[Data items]
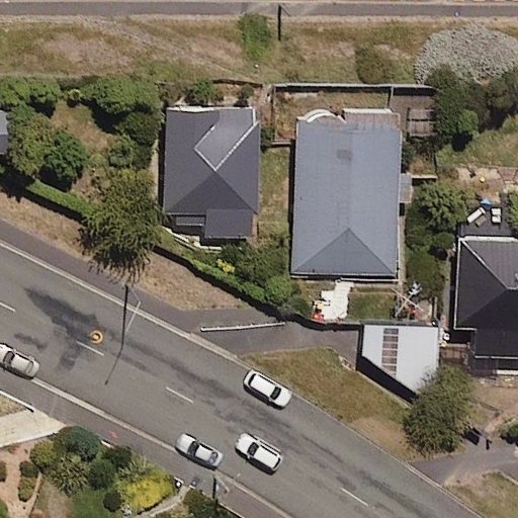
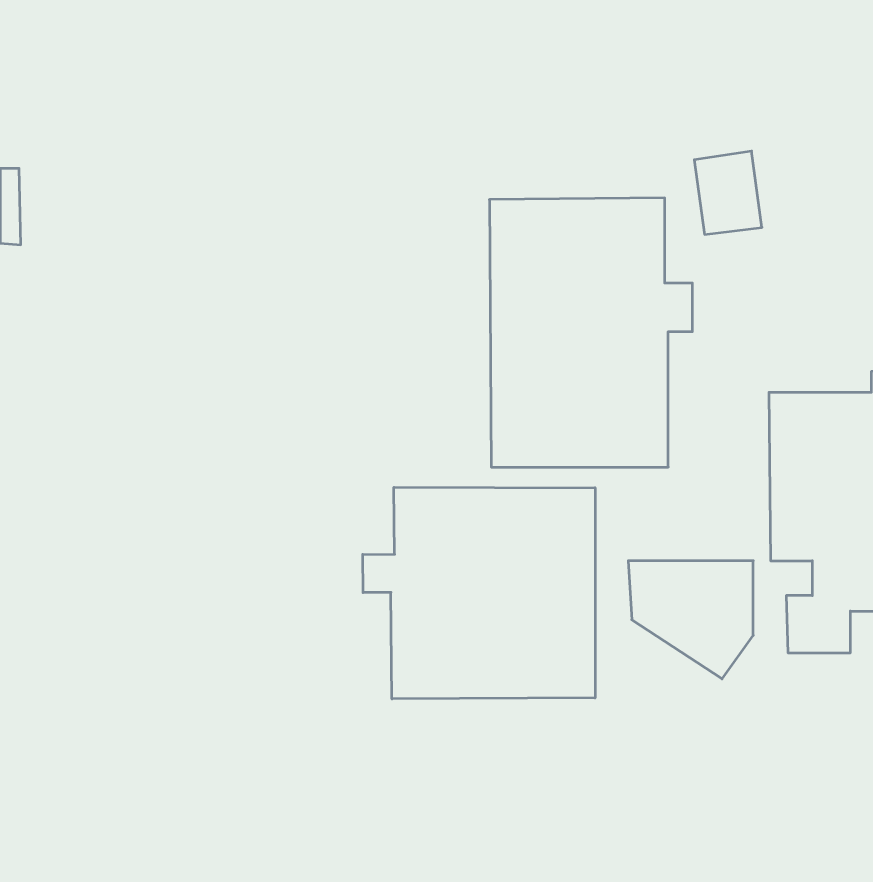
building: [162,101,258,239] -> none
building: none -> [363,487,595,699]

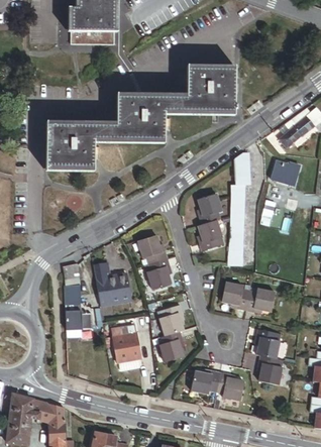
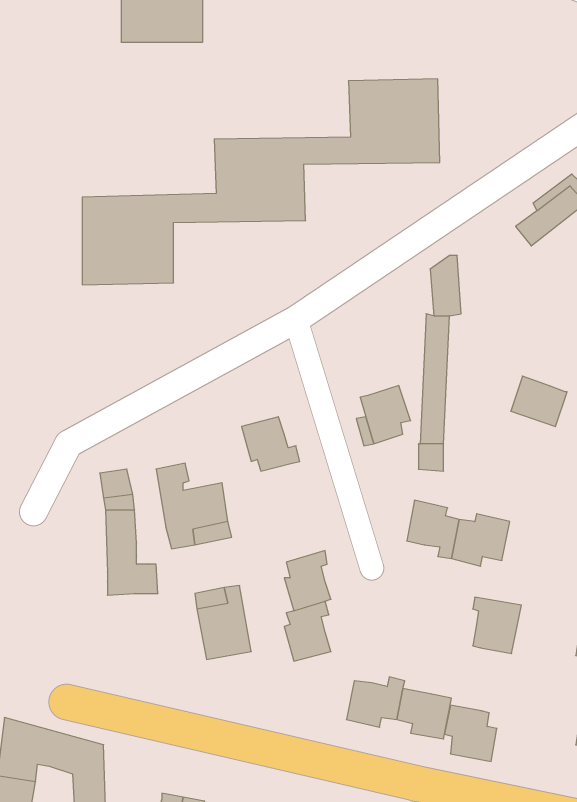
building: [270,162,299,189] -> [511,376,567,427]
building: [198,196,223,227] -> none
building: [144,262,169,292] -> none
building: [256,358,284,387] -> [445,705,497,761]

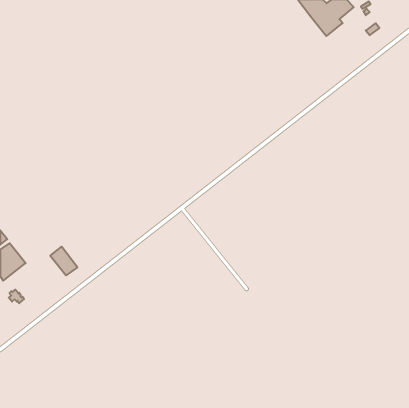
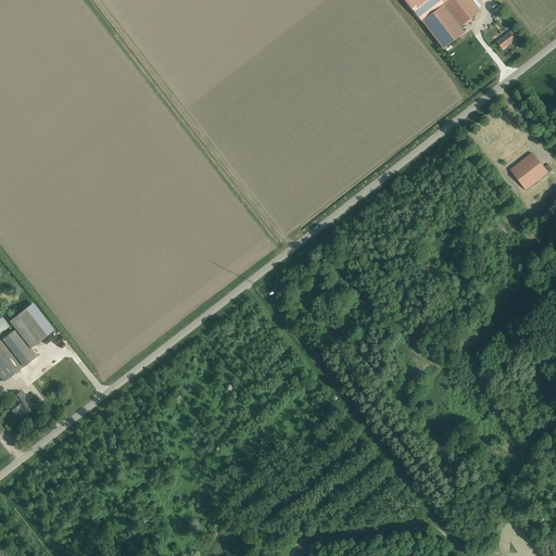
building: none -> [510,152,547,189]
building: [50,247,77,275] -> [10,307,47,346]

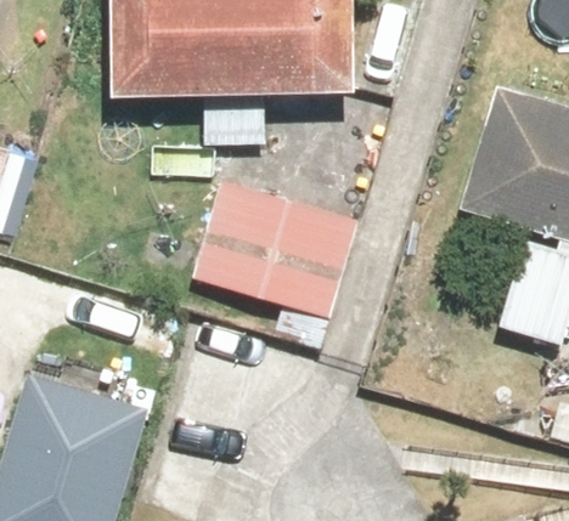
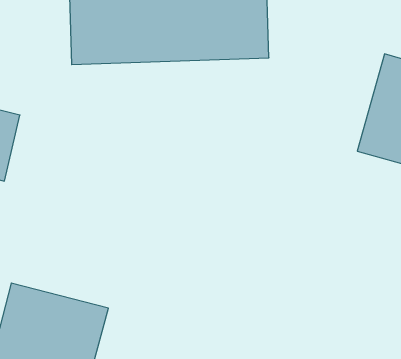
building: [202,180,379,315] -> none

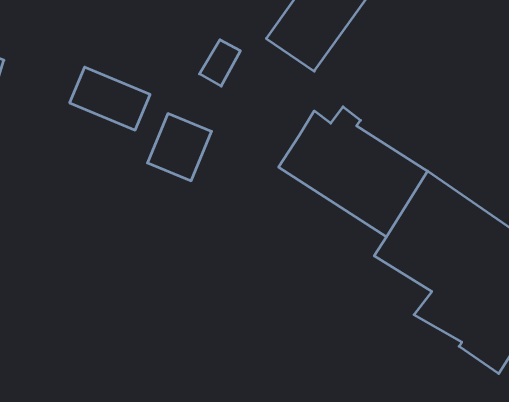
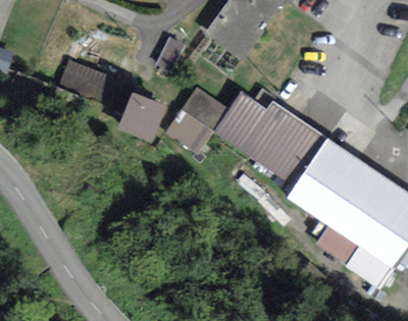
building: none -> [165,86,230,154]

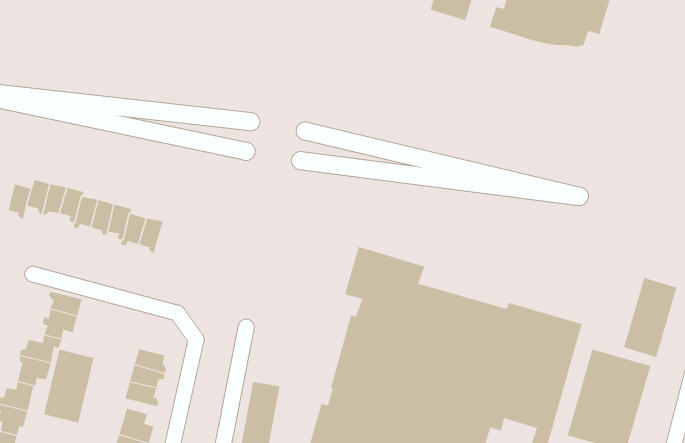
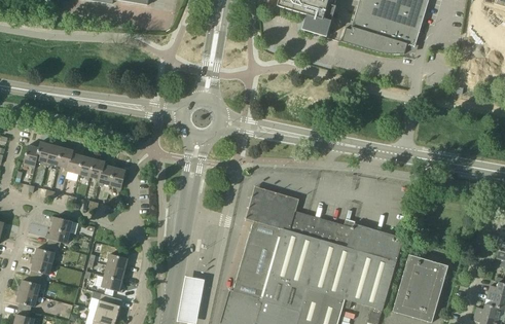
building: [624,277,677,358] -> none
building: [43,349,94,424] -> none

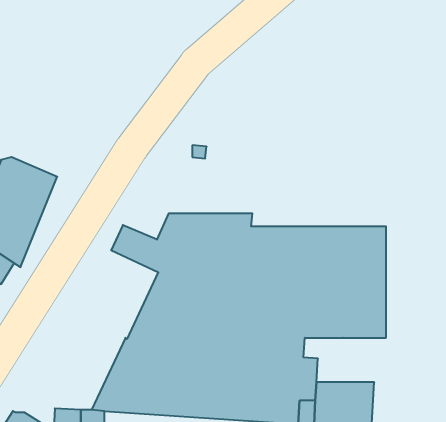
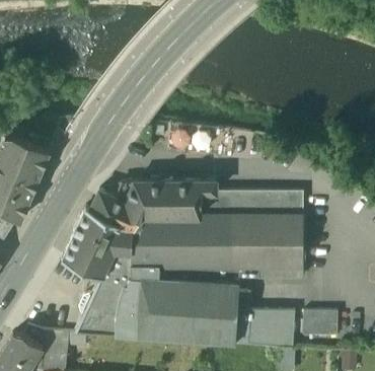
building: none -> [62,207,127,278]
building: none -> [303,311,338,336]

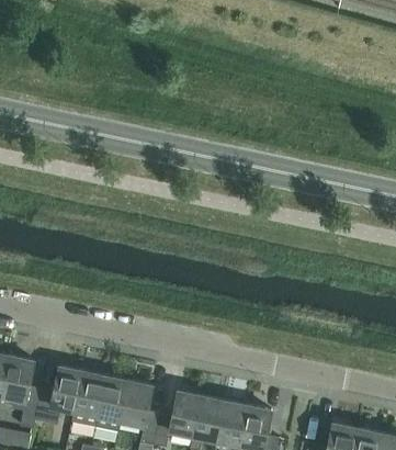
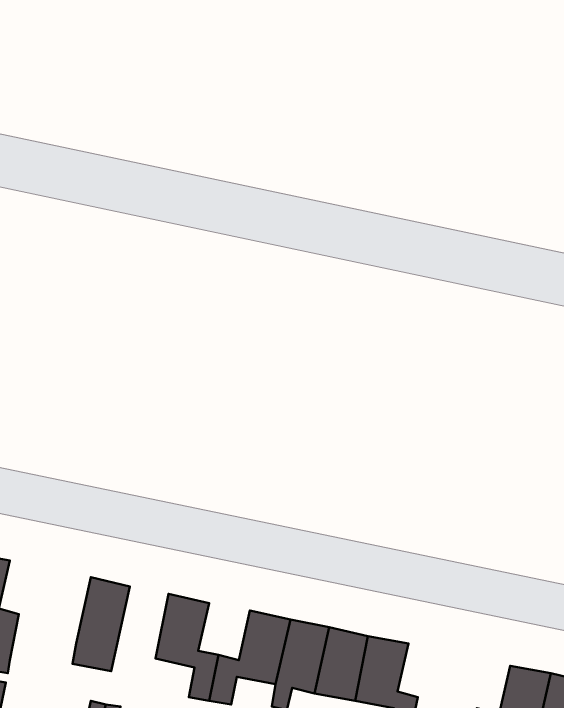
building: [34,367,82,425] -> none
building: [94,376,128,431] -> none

» EXERCISE: All lines from the one bearing "building: none -> [303,311,338,336]" through the last line of the records, and only those, should be duplicated exactly; no picture belongs in the copy.

» ANSWER FOR THIS EXERCISE:
building: none -> [303,311,338,336]

building: [34,367,82,425] -> none
building: [94,376,128,431] -> none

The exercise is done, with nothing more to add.